═════ Record excerpts
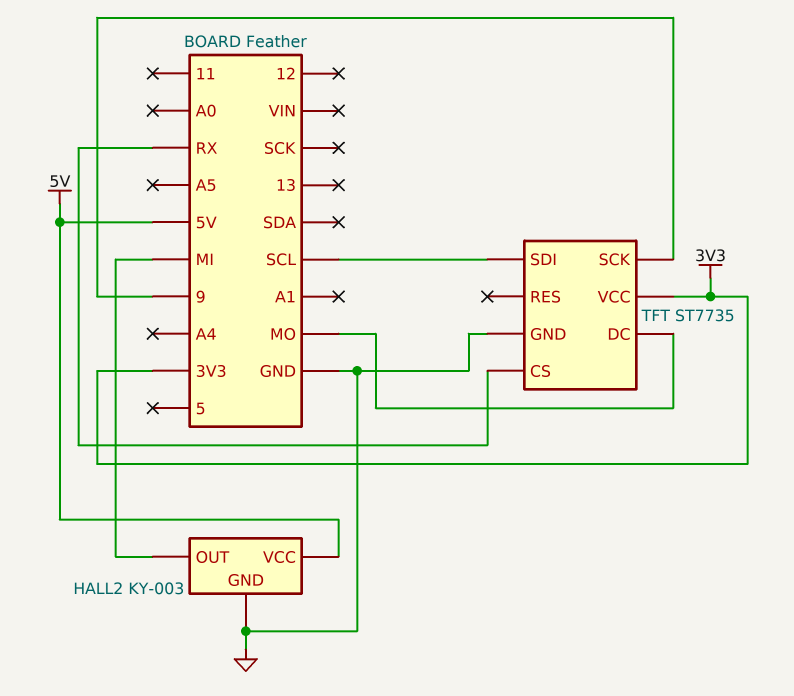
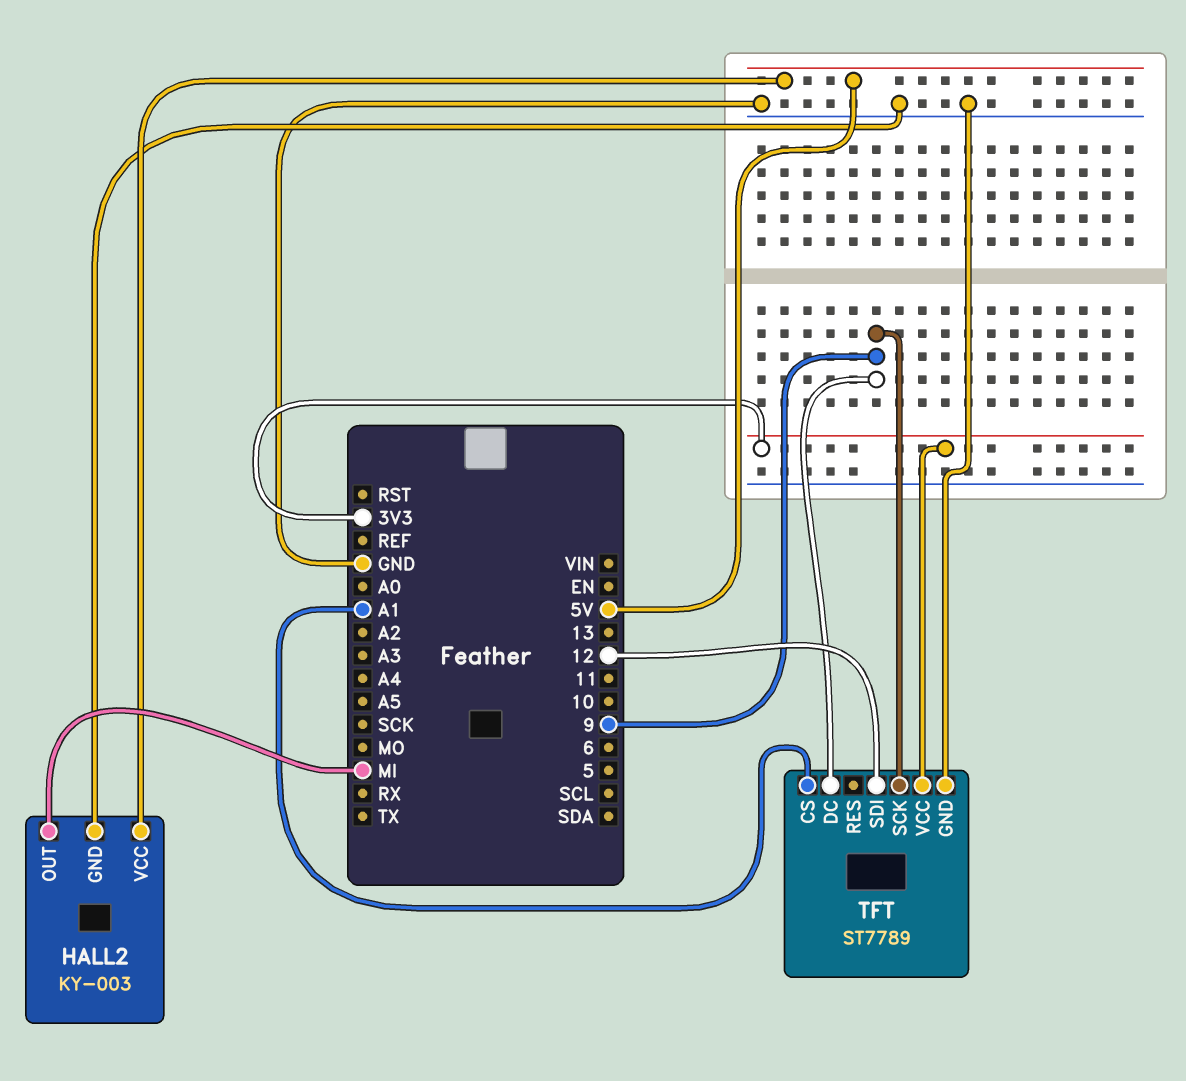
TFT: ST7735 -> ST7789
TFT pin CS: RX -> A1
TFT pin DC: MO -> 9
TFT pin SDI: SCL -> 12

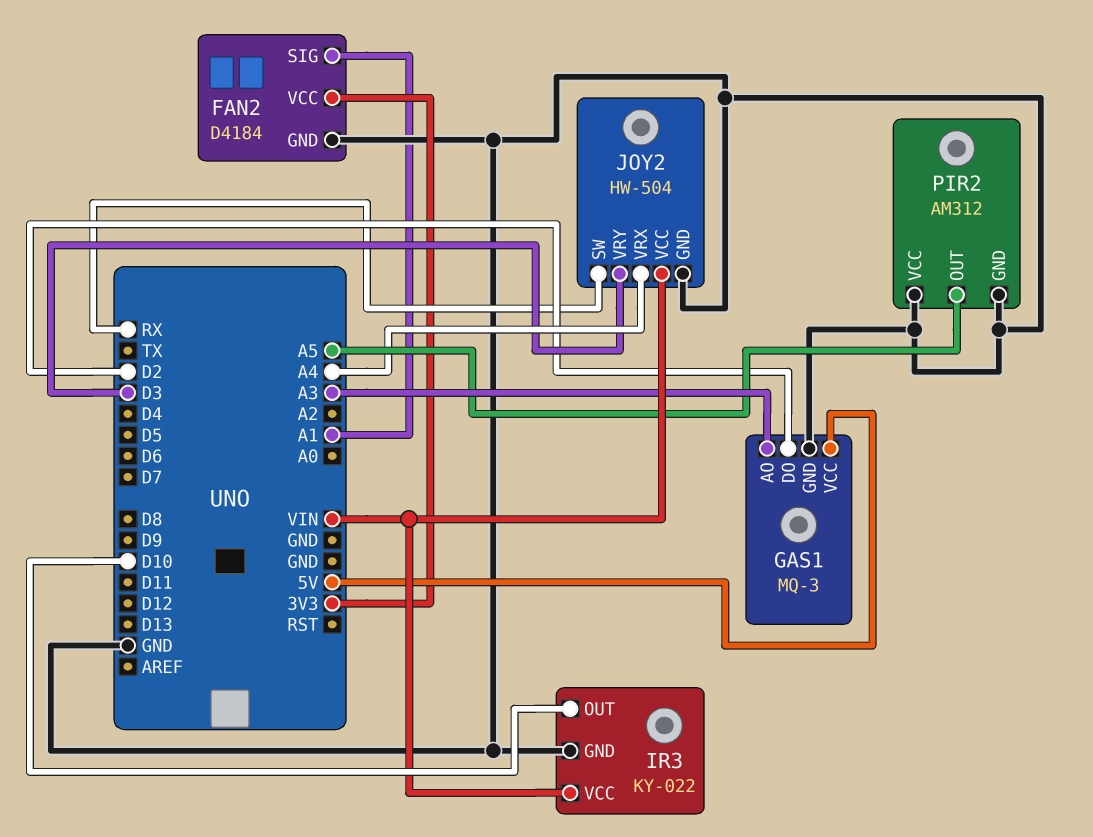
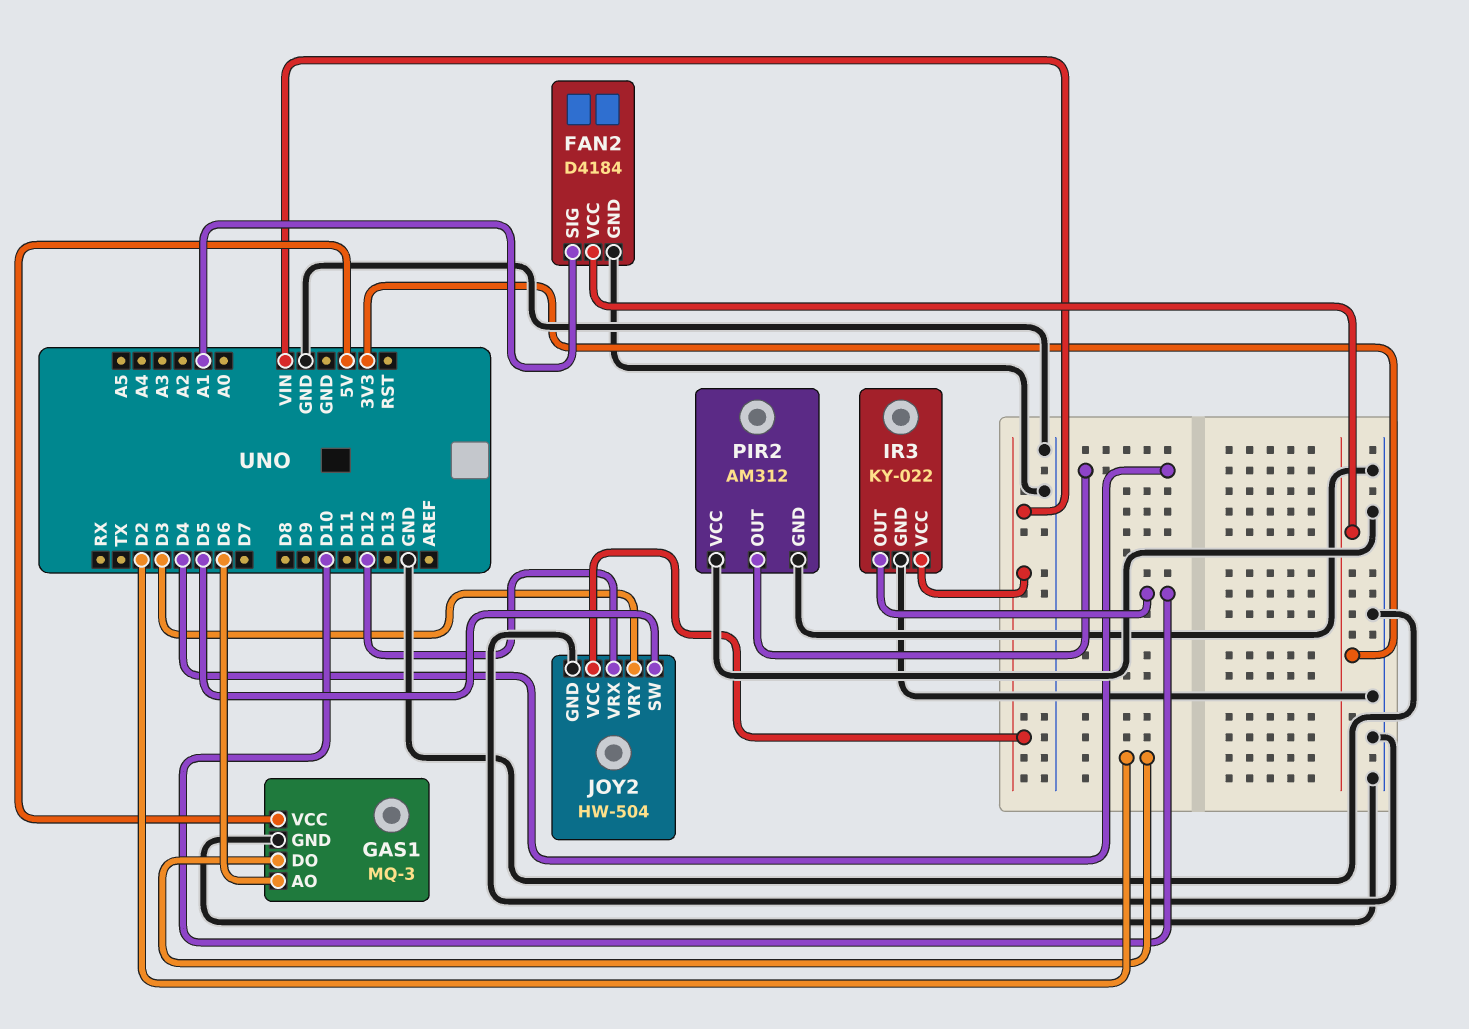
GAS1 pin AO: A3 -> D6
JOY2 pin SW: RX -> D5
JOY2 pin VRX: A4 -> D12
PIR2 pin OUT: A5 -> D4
══════════
▶ [What is expected]:
Output all the entries exactly, minus any pictures.

▶ [Answer space]:
TFT: ST7735 -> ST7789
TFT pin CS: RX -> A1
TFT pin DC: MO -> 9
TFT pin SDI: SCL -> 12

GAS1 pin AO: A3 -> D6
JOY2 pin SW: RX -> D5
JOY2 pin VRX: A4 -> D12
PIR2 pin OUT: A5 -> D4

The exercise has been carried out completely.